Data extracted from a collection
-------------------------

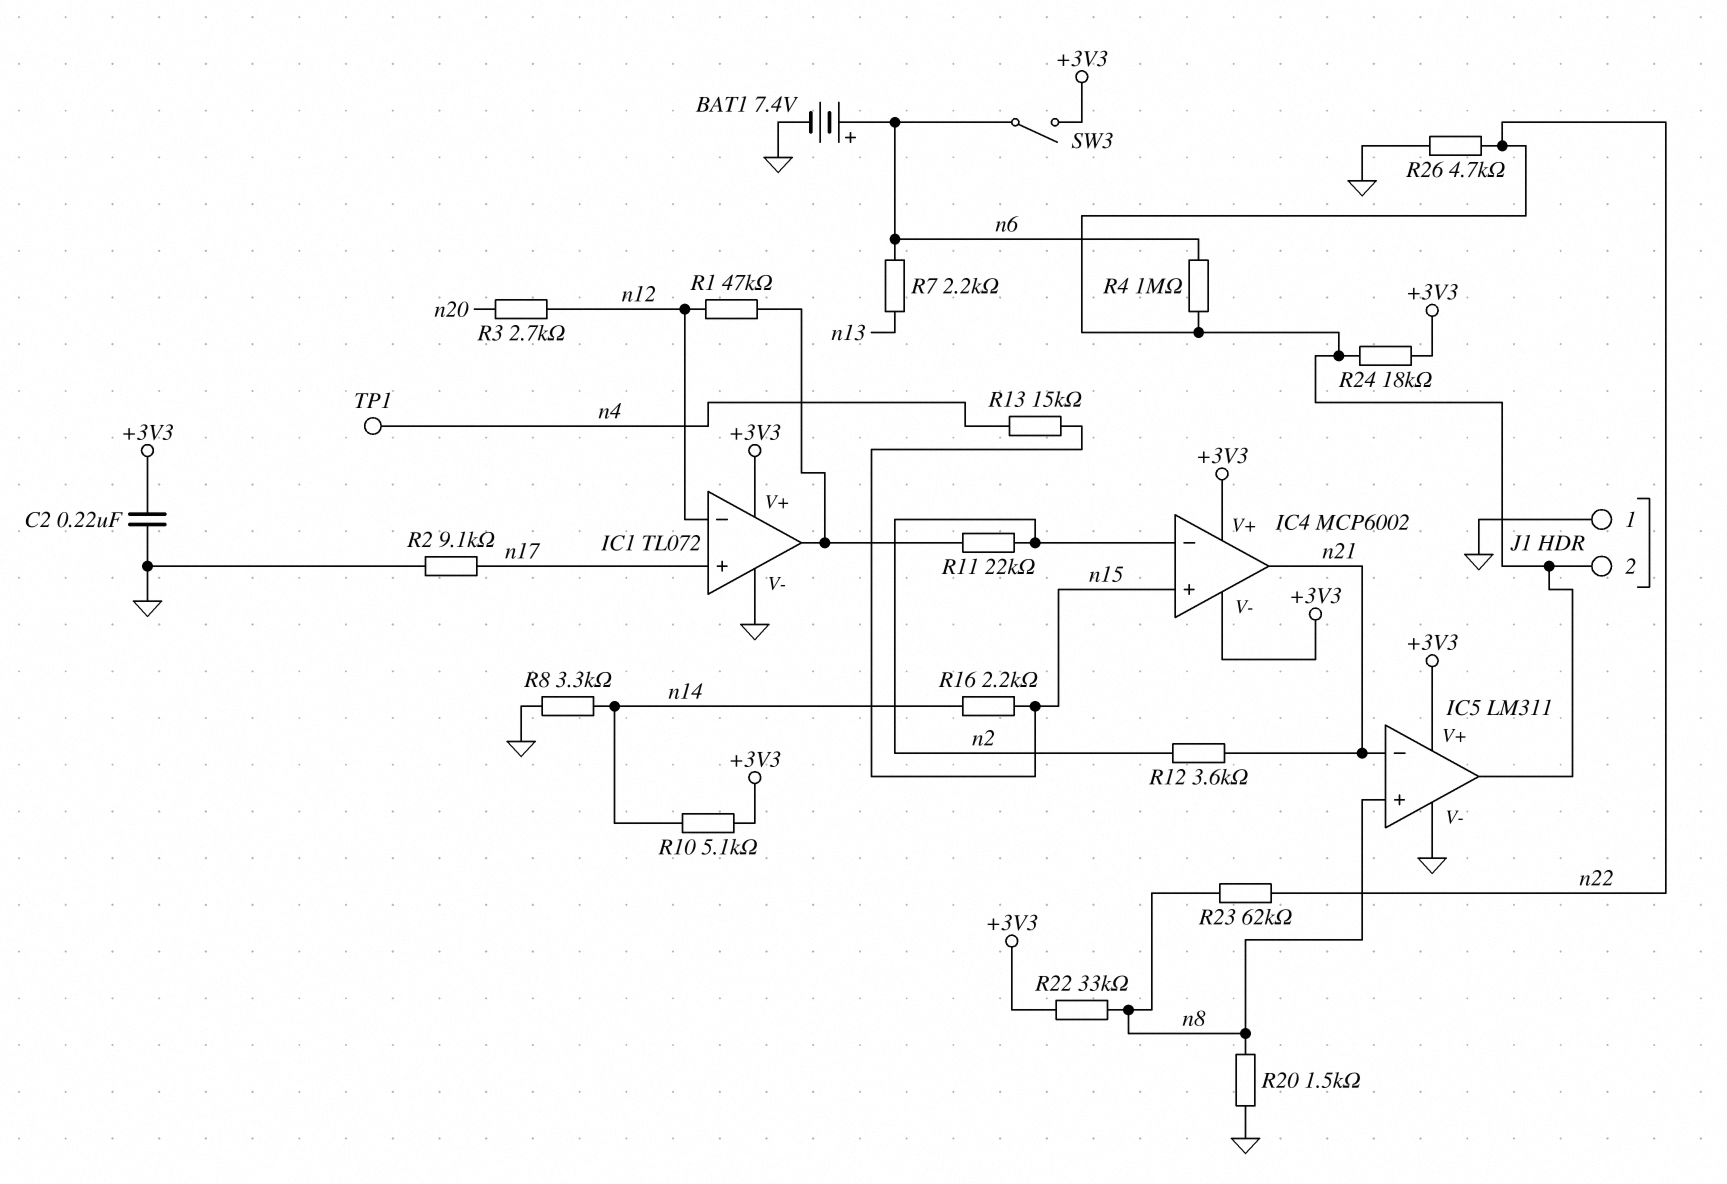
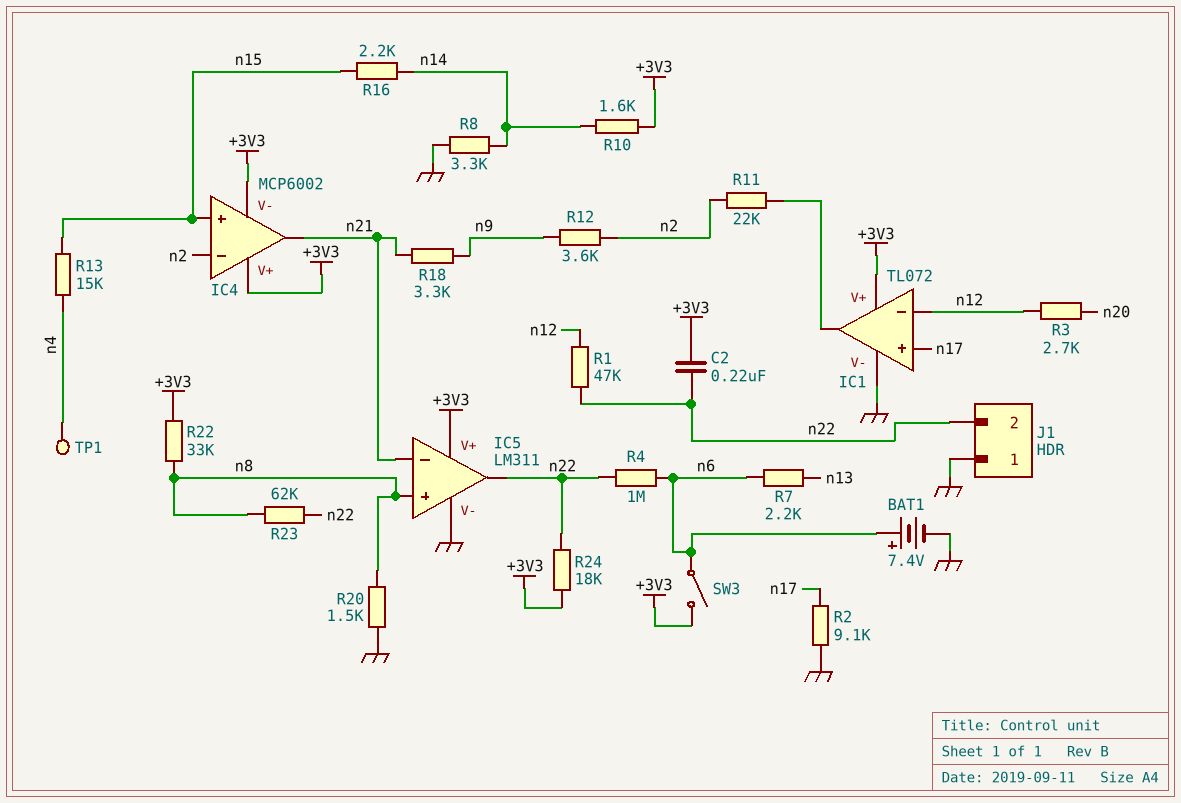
C2: 220nF (+3V3, GND) -> 220nF (+3V3, n22)
R1: 47k (IC1/out, n12) -> 47k (n12, n22)
R10: 5.1k (+3V3, n14) -> 1.6k (+3V3, n14)
R12: 3.6k (n2, n21) -> 3.6k (n2, n9)
R18: none -> 3.3k (n9, n21)
R26: 4.7k (GND, n22) -> none

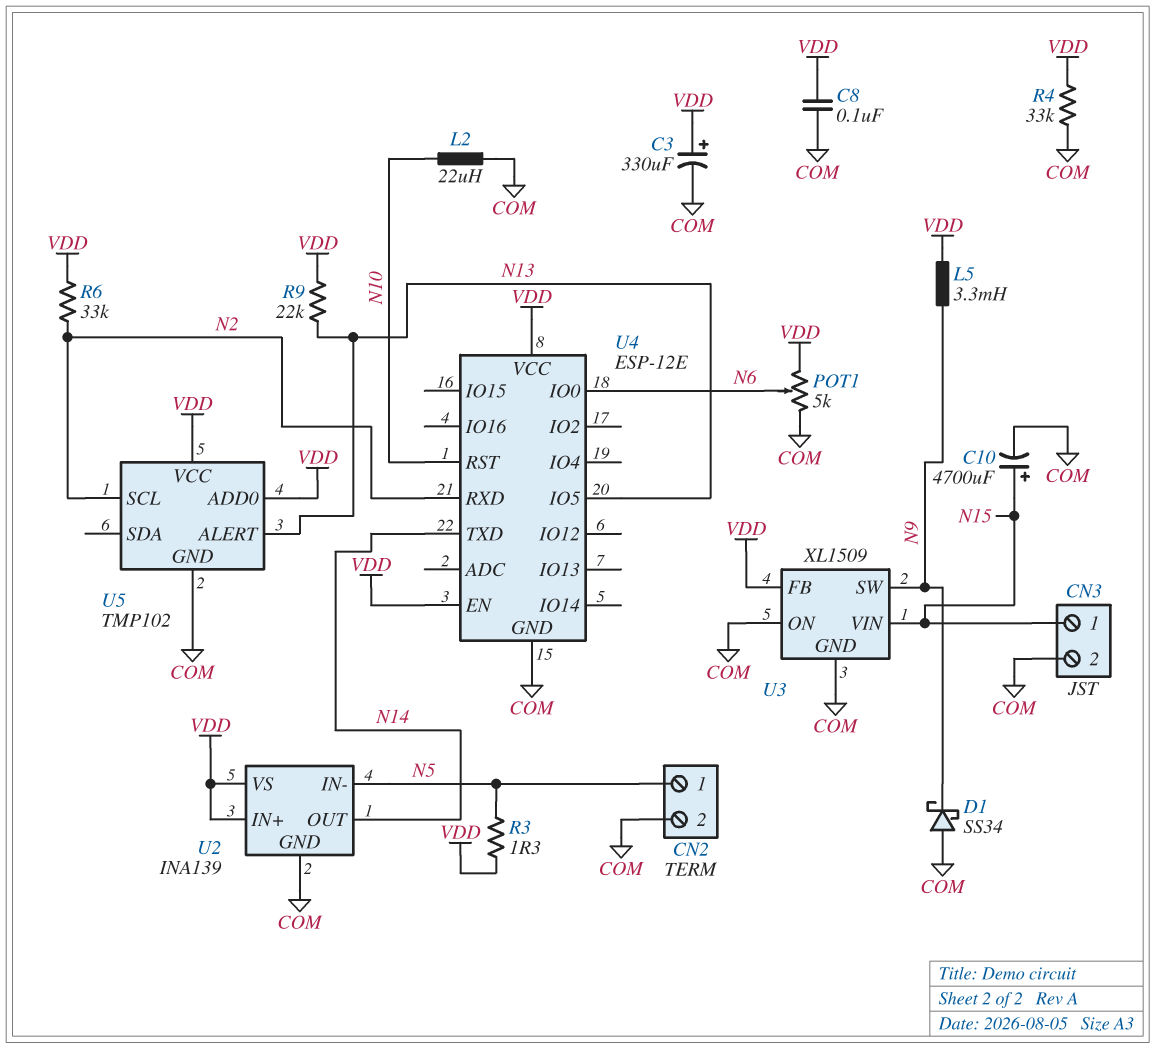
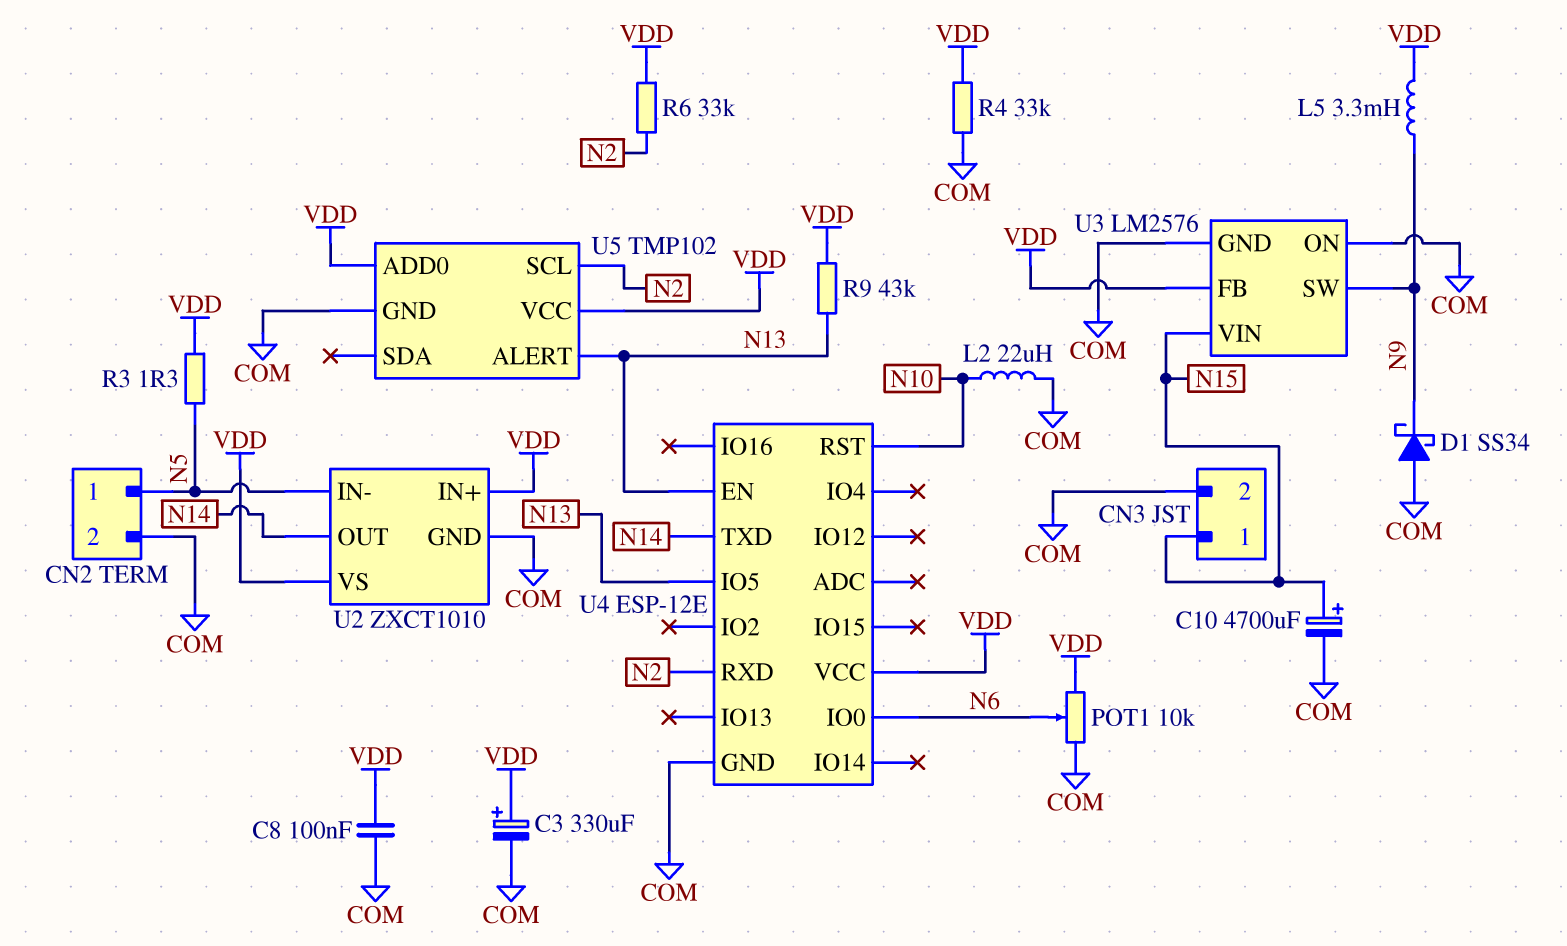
POT1: 5k (COM, VDD, wiper N6) -> 10k (COM, VDD, wiper N6)
R9: 22k (N13, VDD) -> 43k (N13, VDD)
U2: INA139 -> ZXCT1010
U3: XL1509 -> LM2576
U4 pin EN: VDD -> N13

-------------------------

**Task goal**: Give again, word for word, every line from the one holding "U2: INA139 -> ZXCT1010" to the end of the data.

**The completed task**:
U2: INA139 -> ZXCT1010
U3: XL1509 -> LM2576
U4 pin EN: VDD -> N13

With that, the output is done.